Rows
========================

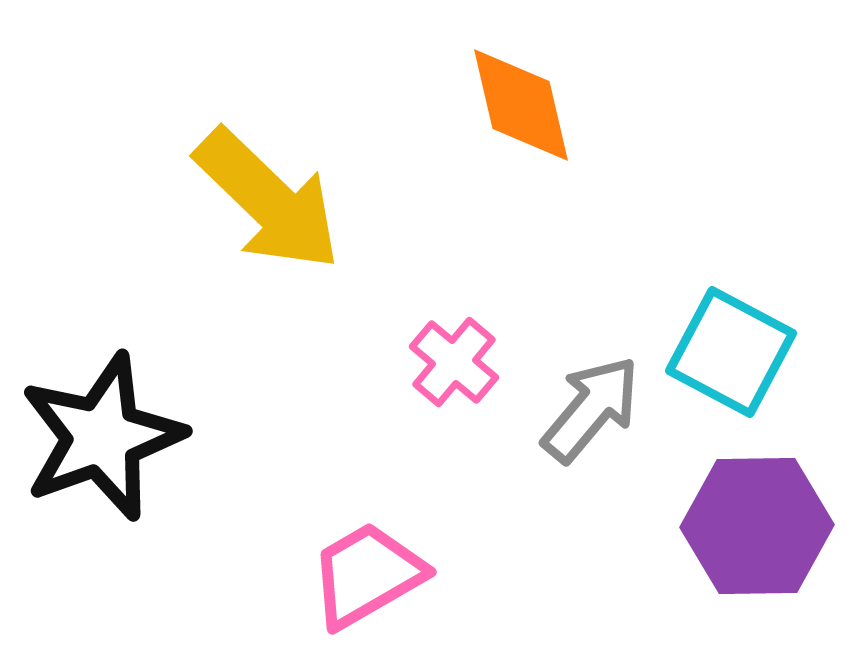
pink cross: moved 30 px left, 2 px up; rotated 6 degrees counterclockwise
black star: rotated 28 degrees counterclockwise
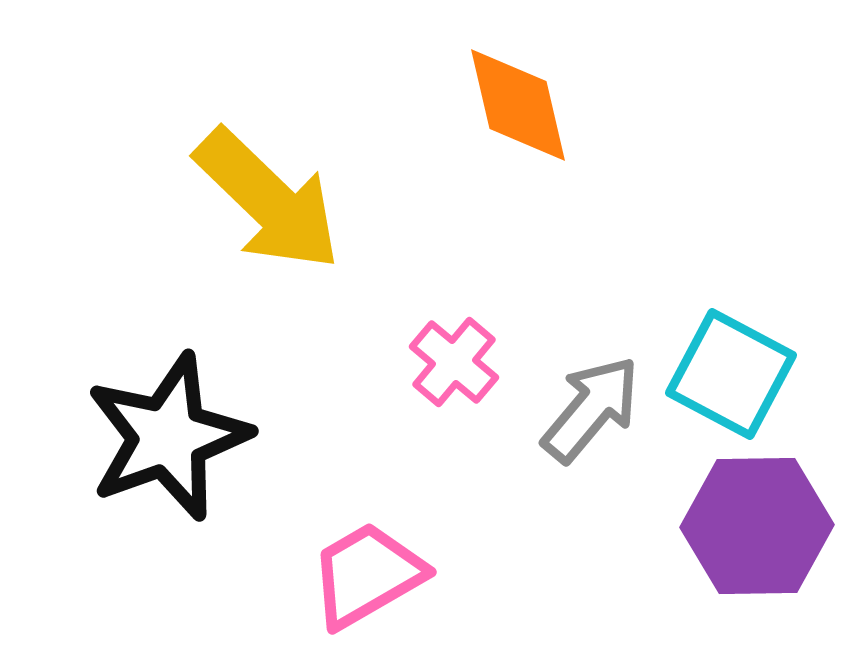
orange diamond: moved 3 px left
cyan square: moved 22 px down
black star: moved 66 px right
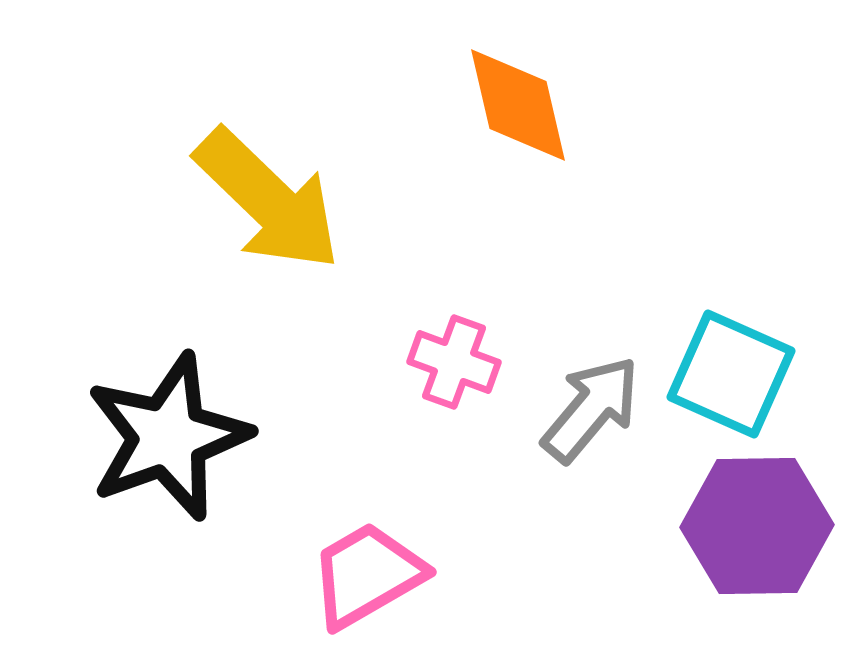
pink cross: rotated 20 degrees counterclockwise
cyan square: rotated 4 degrees counterclockwise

========================

Problem details
Copy every one of the lines above word for word, leaving out the pictures.

Task answer
pink cross: moved 30 px left, 2 px up; rotated 6 degrees counterclockwise
black star: rotated 28 degrees counterclockwise
orange diamond: moved 3 px left
cyan square: moved 22 px down
black star: moved 66 px right
pink cross: rotated 20 degrees counterclockwise
cyan square: rotated 4 degrees counterclockwise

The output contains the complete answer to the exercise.